(Edit tracking data)
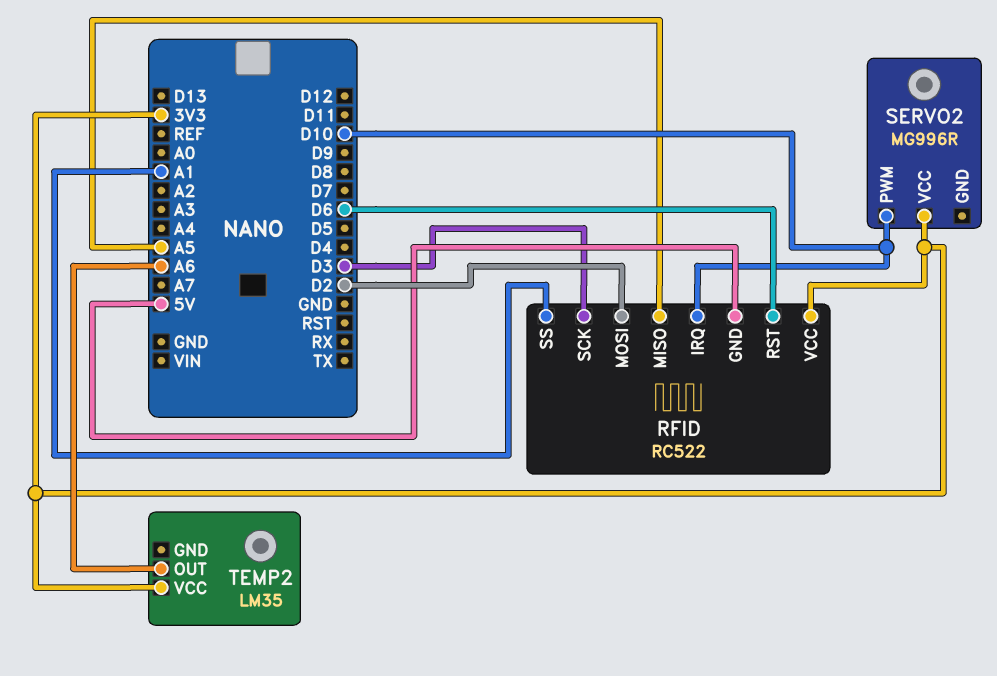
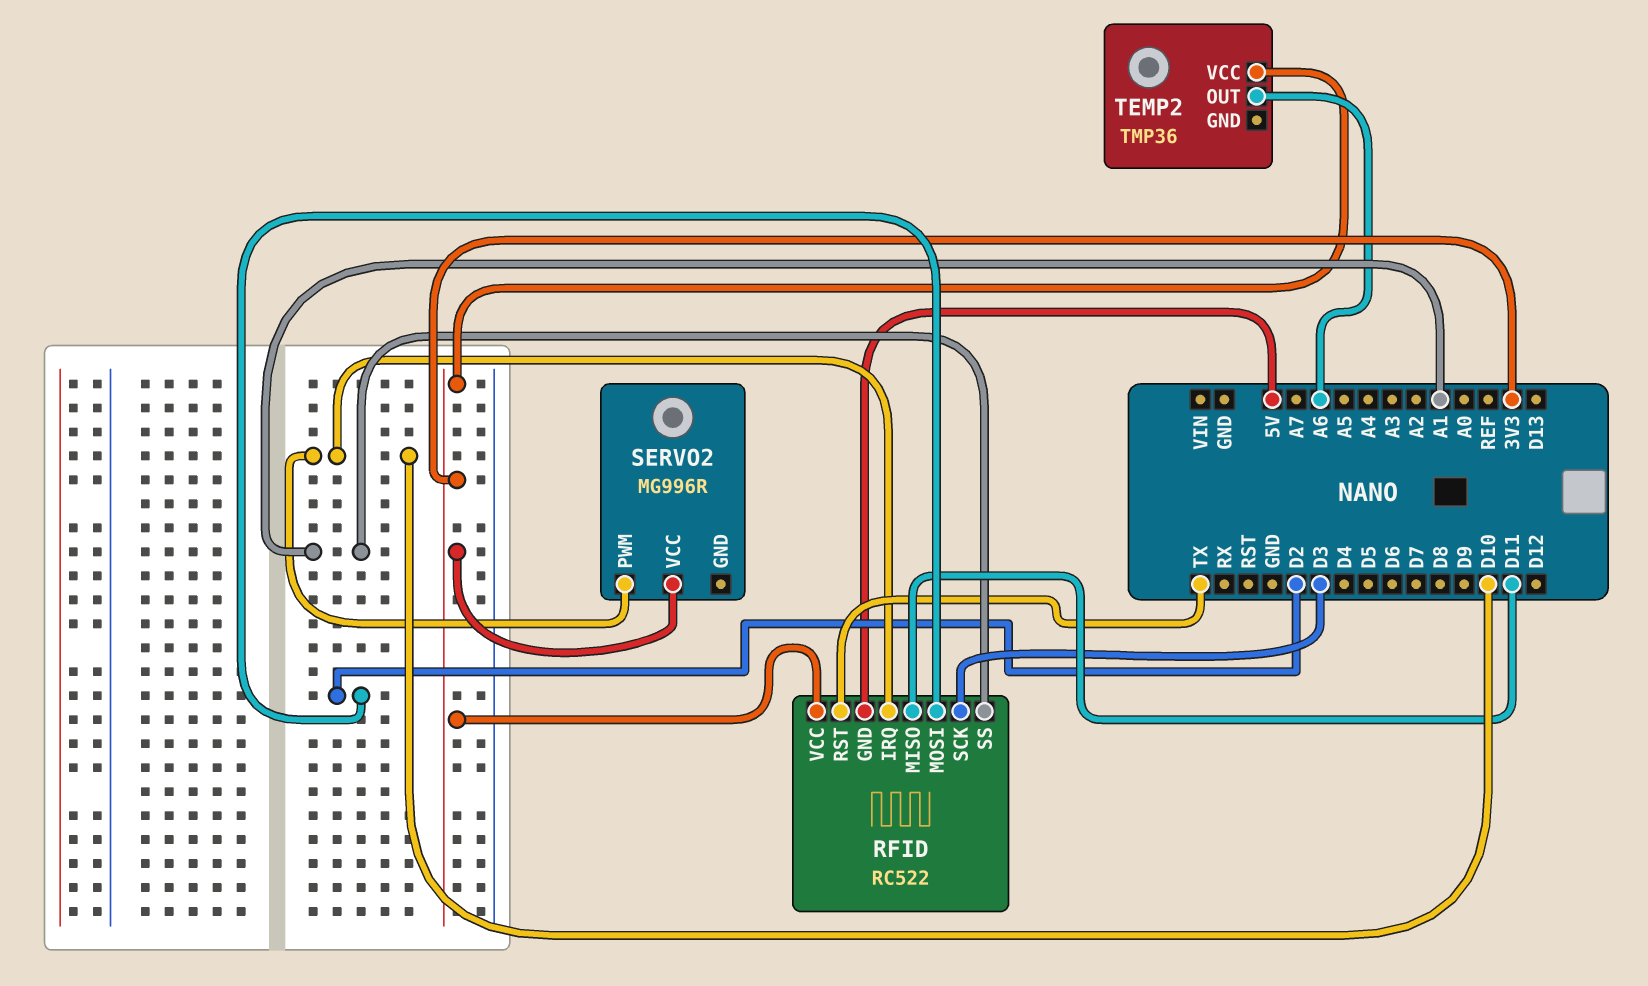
RFID pin MISO: A5 -> D11
RFID pin RST: D6 -> TX
TEMP2: LM35 -> TMP36

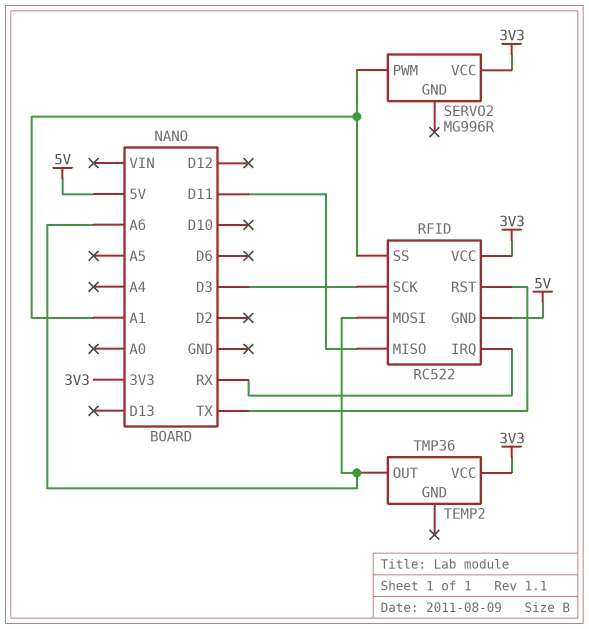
RFID pin IRQ: D10 -> RX
RFID pin MOSI: D2 -> A6
SERVO2 pin PWM: D10 -> A1

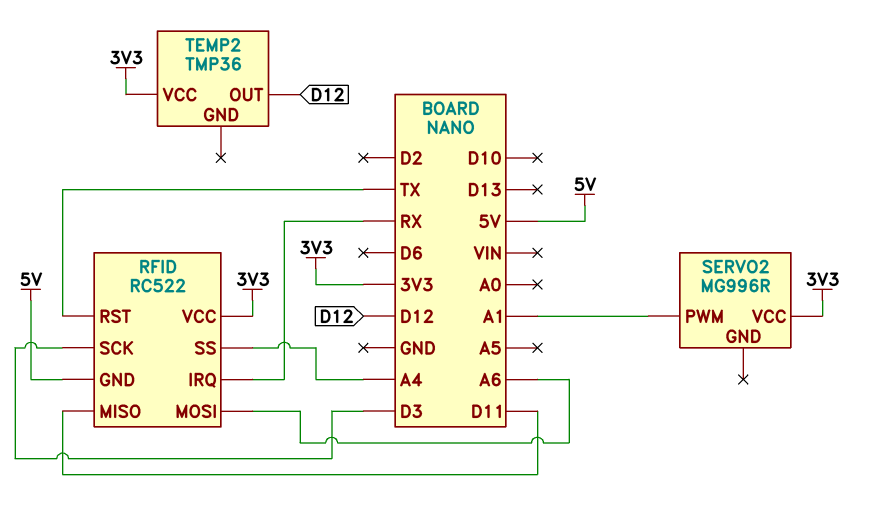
RFID pin SS: A1 -> A4
TEMP2 pin OUT: A6 -> D12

TRY IT: The answer should consist of every line above in which "RFID" appears.

ANSWER BOX:
RFID pin MISO: A5 -> D11
RFID pin RST: D6 -> TX
RFID pin IRQ: D10 -> RX
RFID pin MOSI: D2 -> A6
RFID pin SS: A1 -> A4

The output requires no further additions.